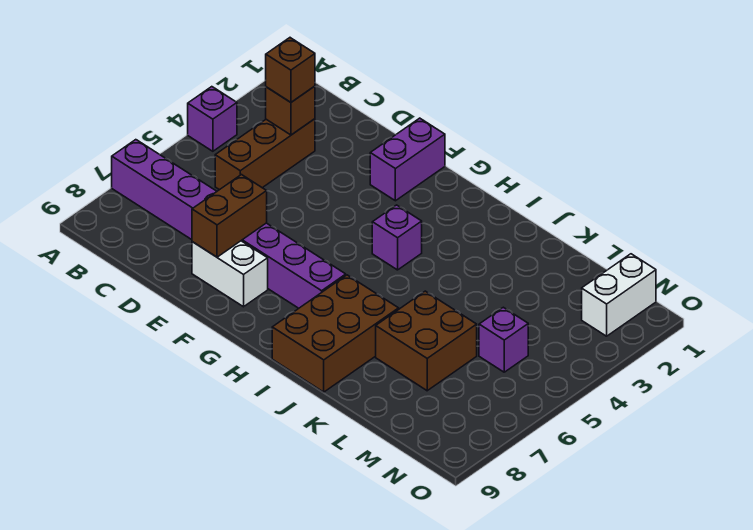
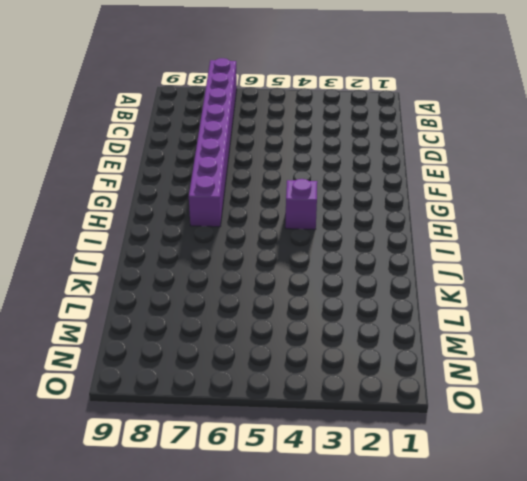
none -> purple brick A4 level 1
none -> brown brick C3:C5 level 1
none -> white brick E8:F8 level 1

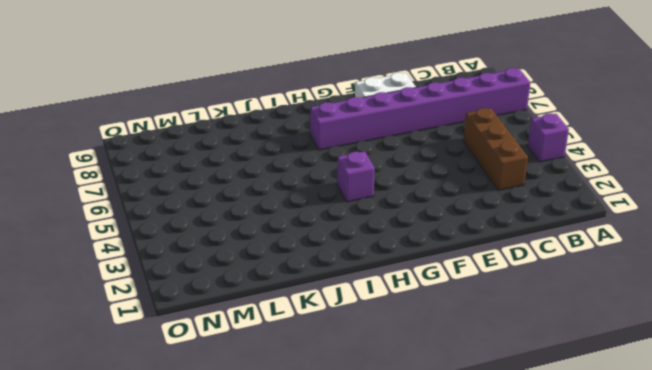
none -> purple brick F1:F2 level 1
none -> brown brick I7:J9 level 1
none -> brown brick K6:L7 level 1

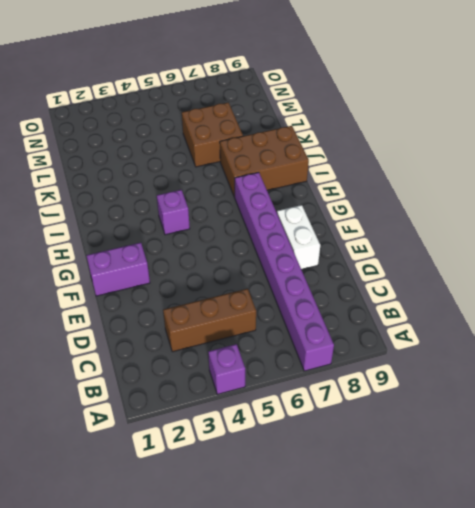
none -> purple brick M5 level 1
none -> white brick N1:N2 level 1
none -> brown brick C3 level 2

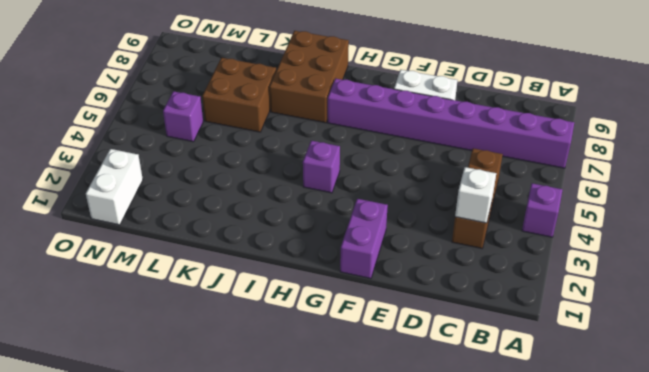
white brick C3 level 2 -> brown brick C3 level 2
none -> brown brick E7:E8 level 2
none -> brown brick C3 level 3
...
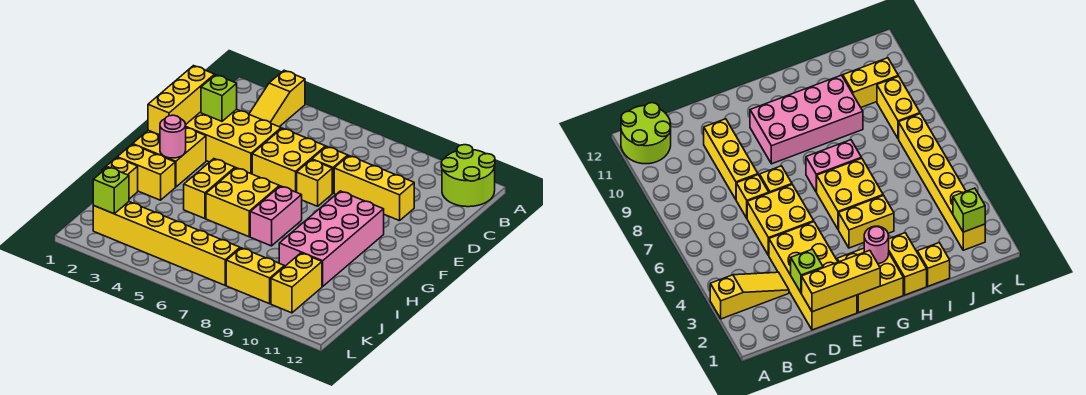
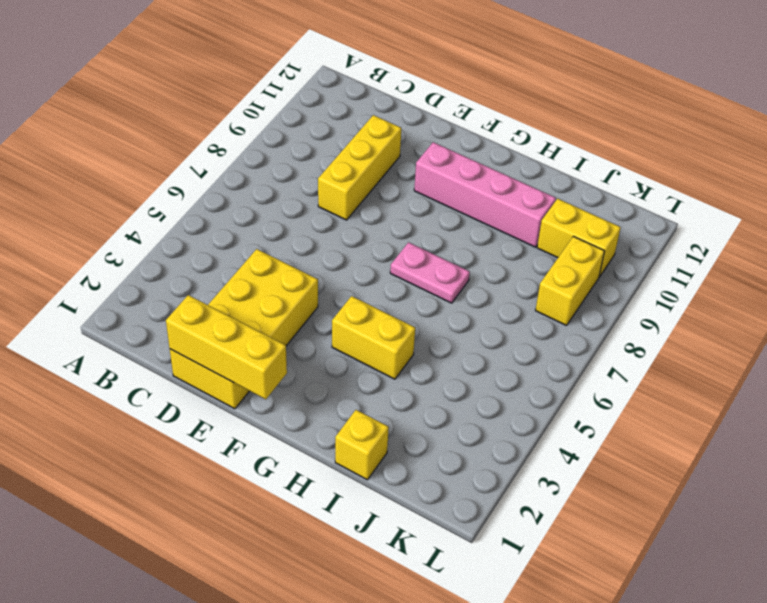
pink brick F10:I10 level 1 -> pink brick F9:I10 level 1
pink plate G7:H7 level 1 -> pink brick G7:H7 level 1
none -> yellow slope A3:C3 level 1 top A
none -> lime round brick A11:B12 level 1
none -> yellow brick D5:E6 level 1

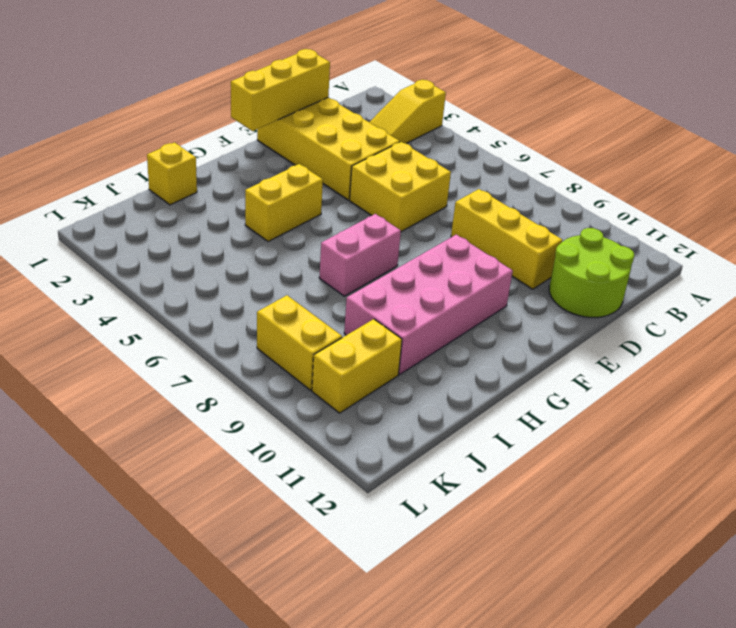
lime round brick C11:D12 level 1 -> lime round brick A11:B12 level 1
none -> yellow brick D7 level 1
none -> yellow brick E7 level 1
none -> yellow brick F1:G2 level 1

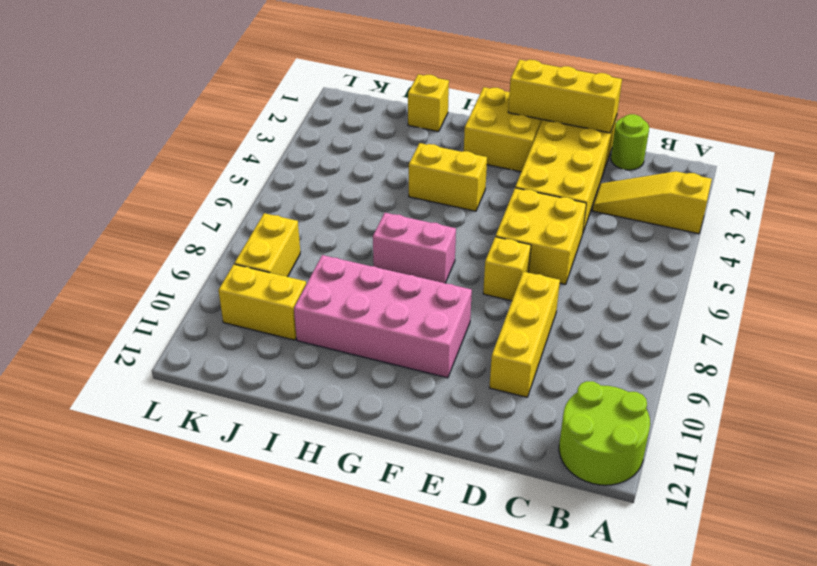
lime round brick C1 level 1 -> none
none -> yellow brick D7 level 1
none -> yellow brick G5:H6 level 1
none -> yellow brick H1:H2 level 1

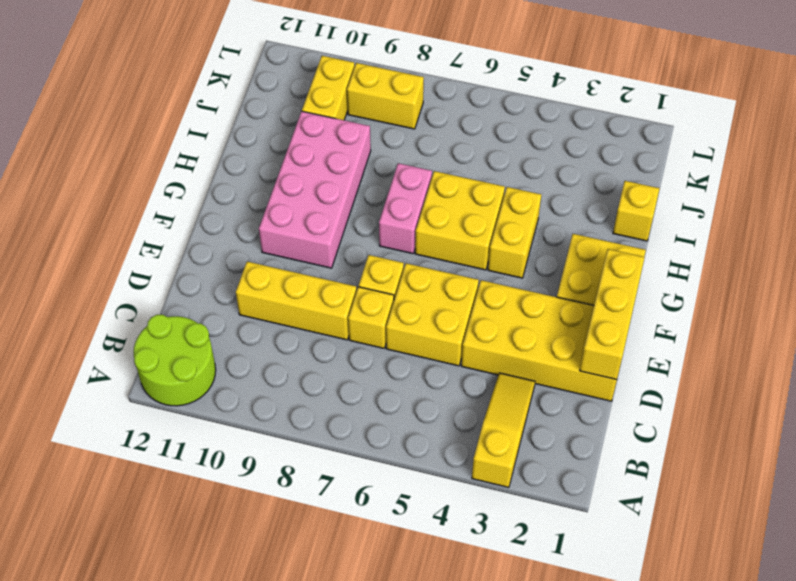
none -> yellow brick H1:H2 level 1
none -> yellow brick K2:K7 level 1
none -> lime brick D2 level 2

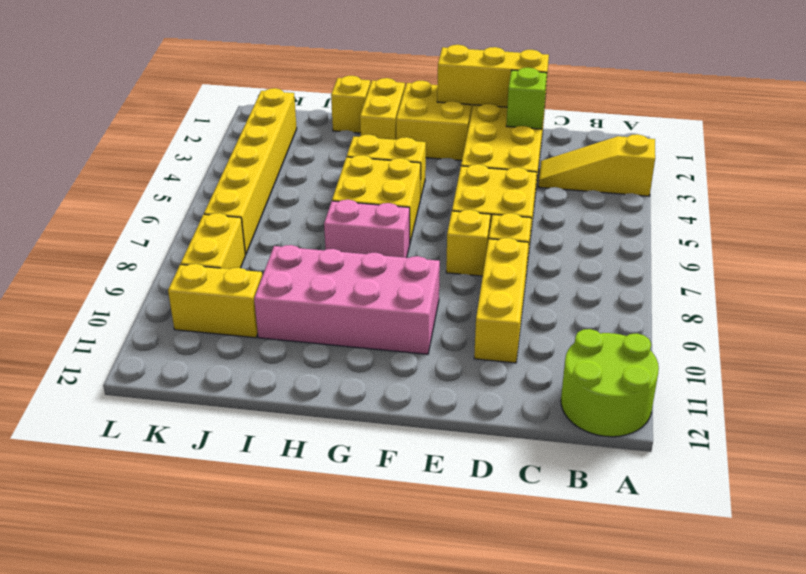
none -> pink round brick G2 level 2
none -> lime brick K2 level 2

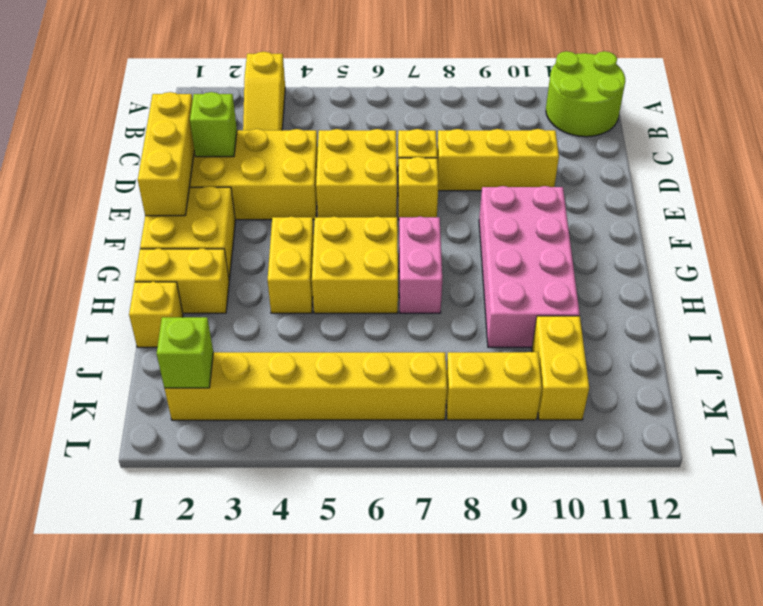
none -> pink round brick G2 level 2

▶ _Task item_
Leaving out each picture, repeat exactly the lines above from the one that contains "none -> purple brick A4 level 1" through the one that contains "none -> brown brick C3 level 3".

▶ _Answer to the exercise_
none -> purple brick A4 level 1
none -> brown brick C3:C5 level 1
none -> white brick E8:F8 level 1

none -> purple brick F1:F2 level 1
none -> brown brick I7:J9 level 1
none -> brown brick K6:L7 level 1

none -> purple brick M5 level 1
none -> white brick N1:N2 level 1
none -> brown brick C3 level 2

white brick C3 level 2 -> brown brick C3 level 2
none -> brown brick E7:E8 level 2
none -> brown brick C3 level 3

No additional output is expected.